> **PROMPT**: In the records that follow, locate every line with "brown" and extract it.
'''
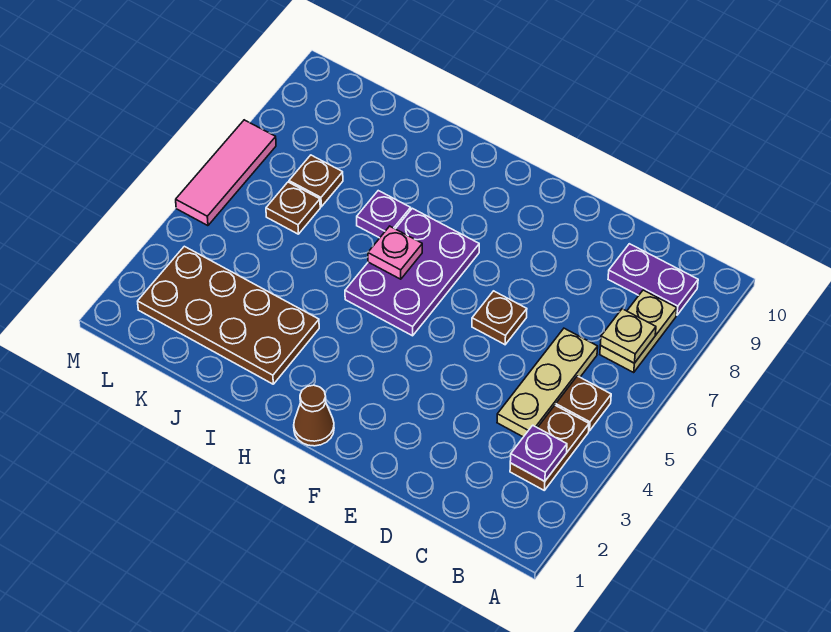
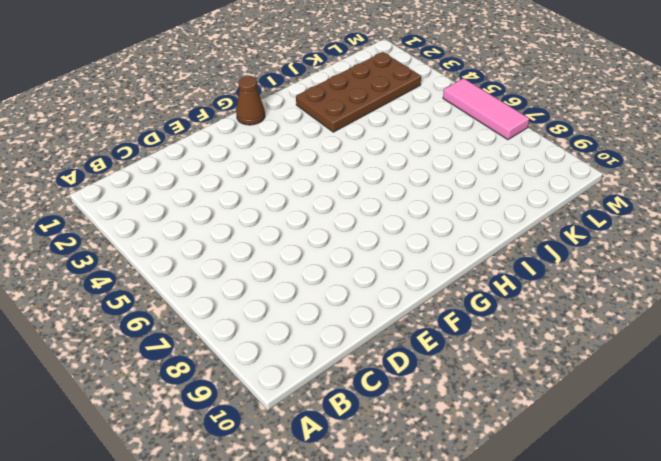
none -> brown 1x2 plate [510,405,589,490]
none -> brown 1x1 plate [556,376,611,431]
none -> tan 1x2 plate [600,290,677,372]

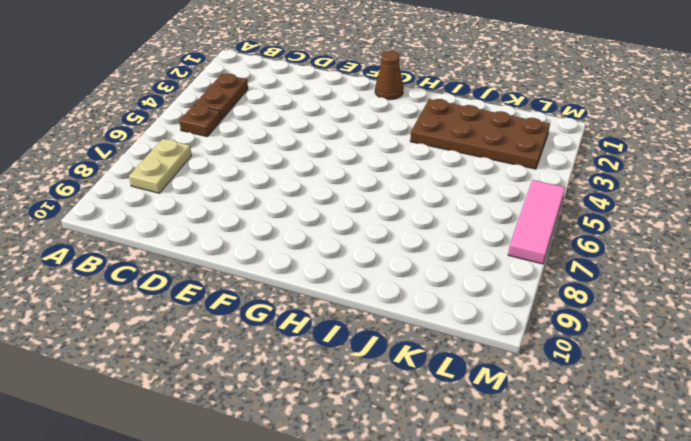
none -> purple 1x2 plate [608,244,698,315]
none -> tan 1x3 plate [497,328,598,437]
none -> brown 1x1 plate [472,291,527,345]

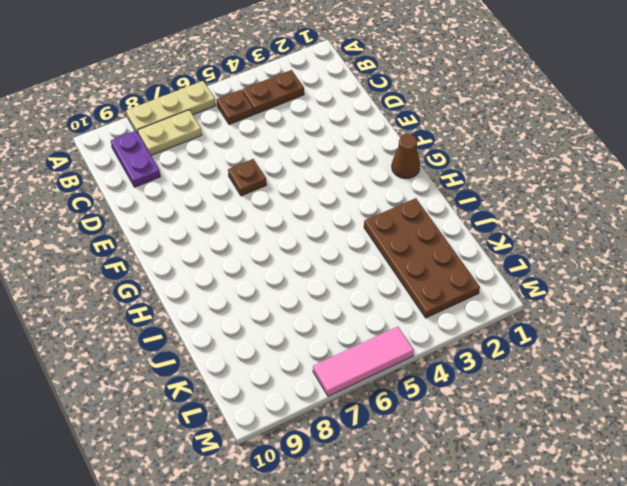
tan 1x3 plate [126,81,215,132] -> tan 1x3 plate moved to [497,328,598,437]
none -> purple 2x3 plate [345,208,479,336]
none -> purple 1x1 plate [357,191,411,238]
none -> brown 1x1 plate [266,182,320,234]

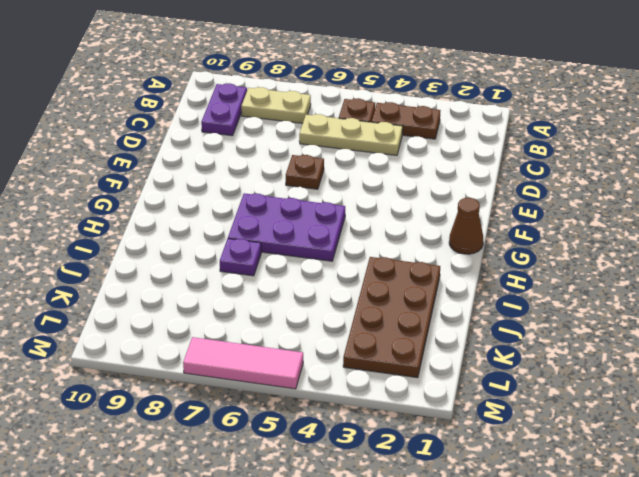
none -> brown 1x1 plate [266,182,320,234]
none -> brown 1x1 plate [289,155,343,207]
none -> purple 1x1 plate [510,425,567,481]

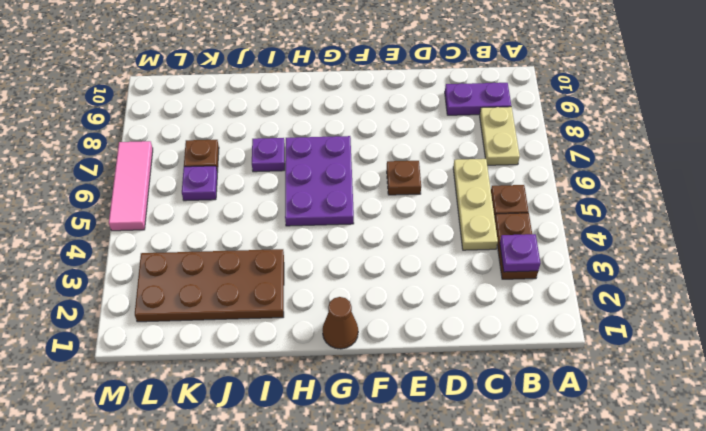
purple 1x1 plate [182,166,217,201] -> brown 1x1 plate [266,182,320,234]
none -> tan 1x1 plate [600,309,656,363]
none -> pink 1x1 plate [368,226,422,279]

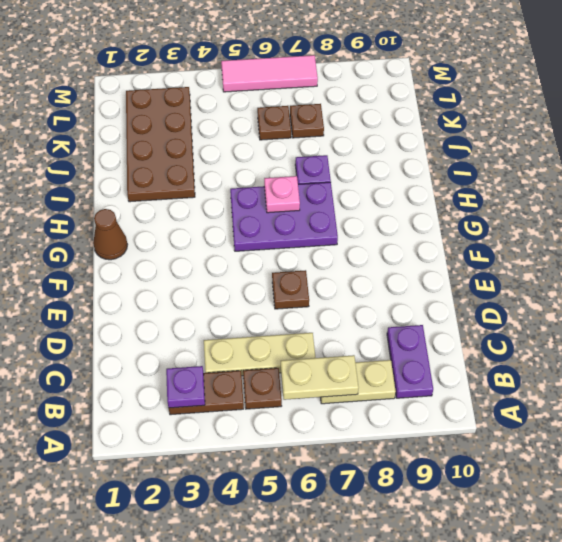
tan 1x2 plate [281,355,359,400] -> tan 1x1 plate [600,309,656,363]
'''
> **EXERCISE OUTPUT**:
none -> brown 1x2 plate [510,405,589,490]
none -> brown 1x1 plate [556,376,611,431]
none -> brown 1x1 plate [472,291,527,345]
none -> brown 1x1 plate [266,182,320,234]
none -> brown 1x1 plate [266,182,320,234]
none -> brown 1x1 plate [289,155,343,207]
purple 1x1 plate [182,166,217,201] -> brown 1x1 plate [266,182,320,234]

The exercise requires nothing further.